■ EXERCISE:
Pull out all lines from the listing below in which the word "none" appears.

*** SOURCE MATERIAL

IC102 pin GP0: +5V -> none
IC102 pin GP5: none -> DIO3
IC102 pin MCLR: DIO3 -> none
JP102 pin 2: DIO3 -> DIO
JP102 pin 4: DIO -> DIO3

******
*** SOURCE MATERIAL

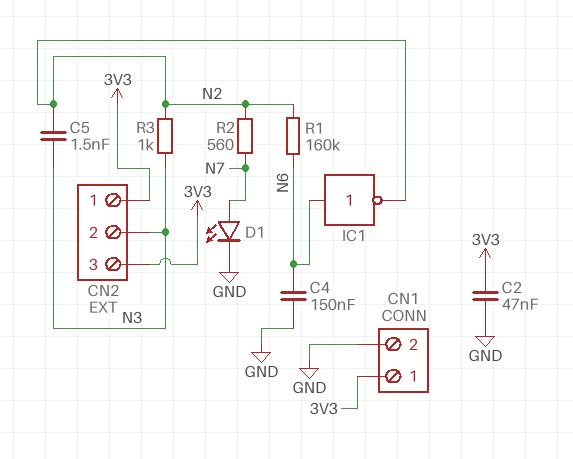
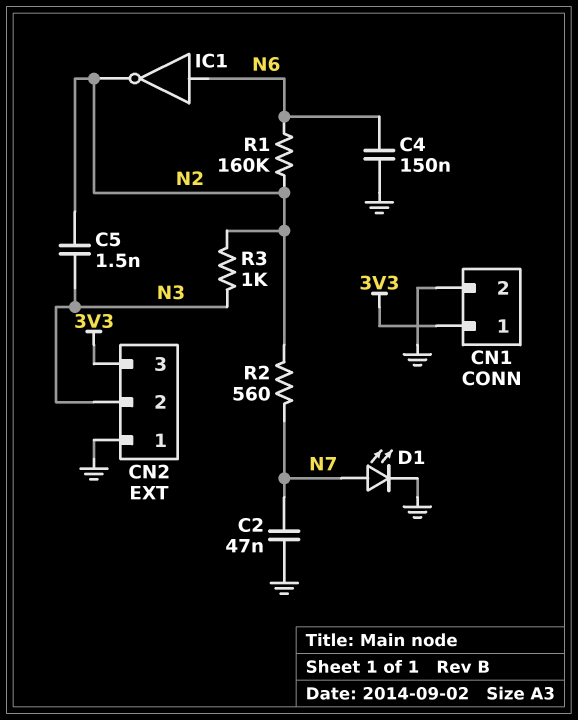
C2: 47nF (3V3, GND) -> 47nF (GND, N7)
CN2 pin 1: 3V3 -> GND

******
*** SOURCE MATERIAL

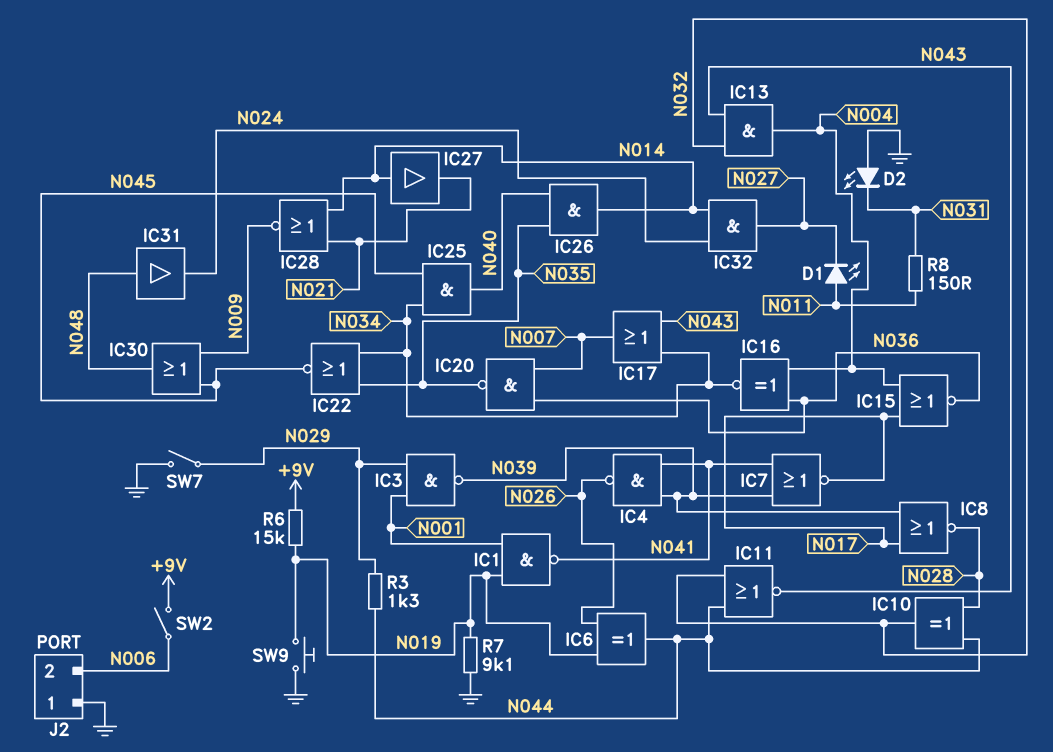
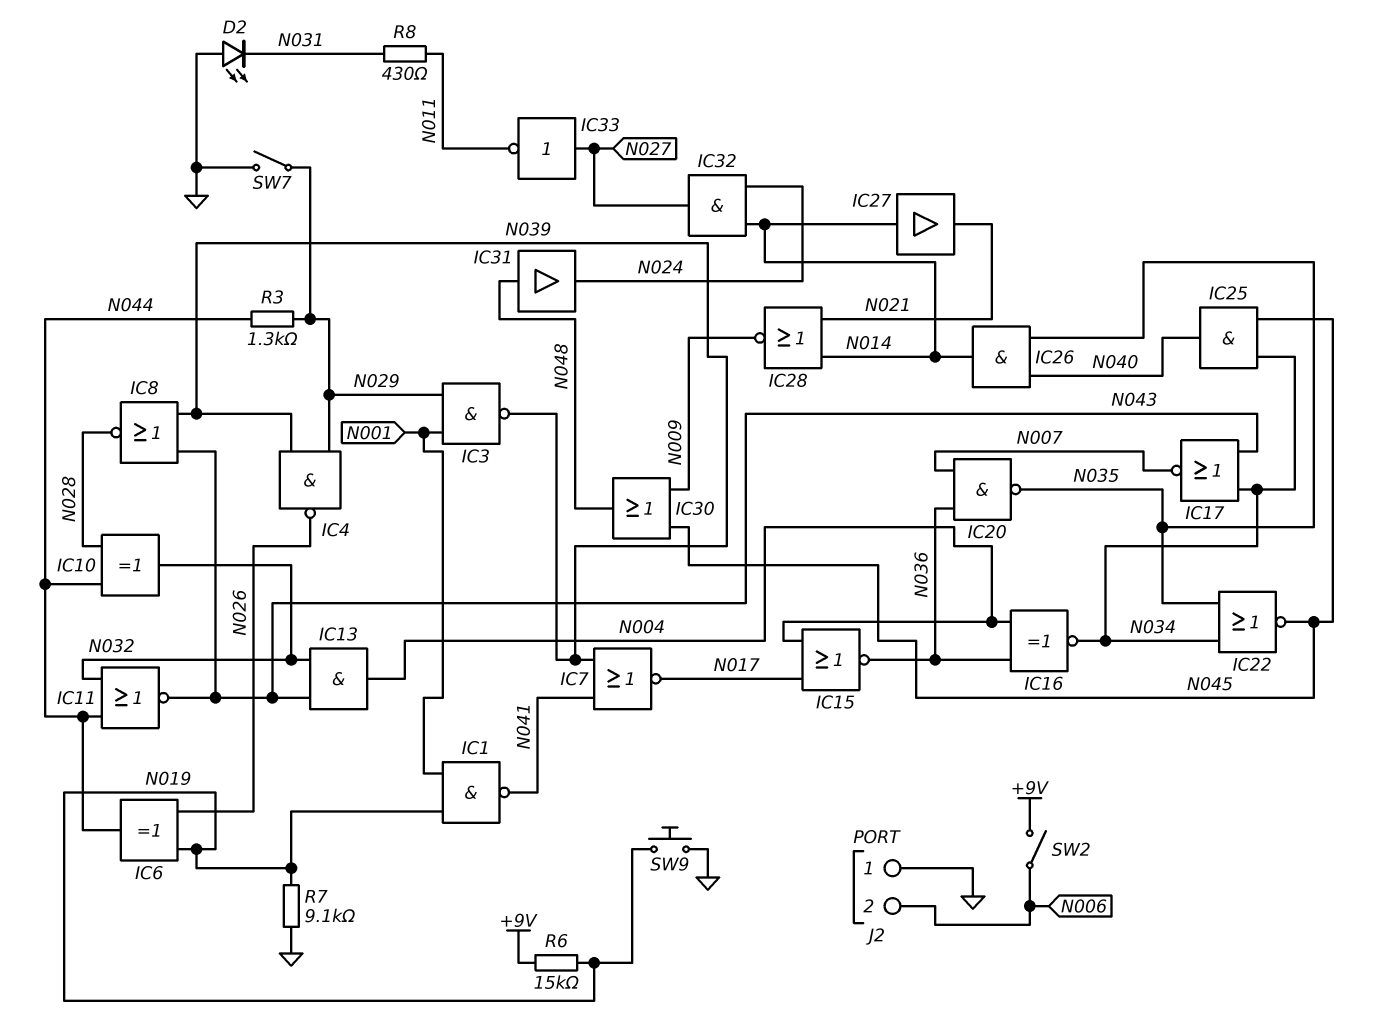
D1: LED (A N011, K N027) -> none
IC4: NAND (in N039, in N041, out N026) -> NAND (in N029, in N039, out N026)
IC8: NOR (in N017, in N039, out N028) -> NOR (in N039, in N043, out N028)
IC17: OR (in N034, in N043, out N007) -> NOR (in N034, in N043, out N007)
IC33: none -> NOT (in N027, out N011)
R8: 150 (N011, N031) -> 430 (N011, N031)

******

■ PROBLEM SOLUTION:
IC102 pin GP0: +5V -> none
IC102 pin GP5: none -> DIO3
IC102 pin MCLR: DIO3 -> none
D1: LED (A N011, K N027) -> none
IC33: none -> NOT (in N027, out N011)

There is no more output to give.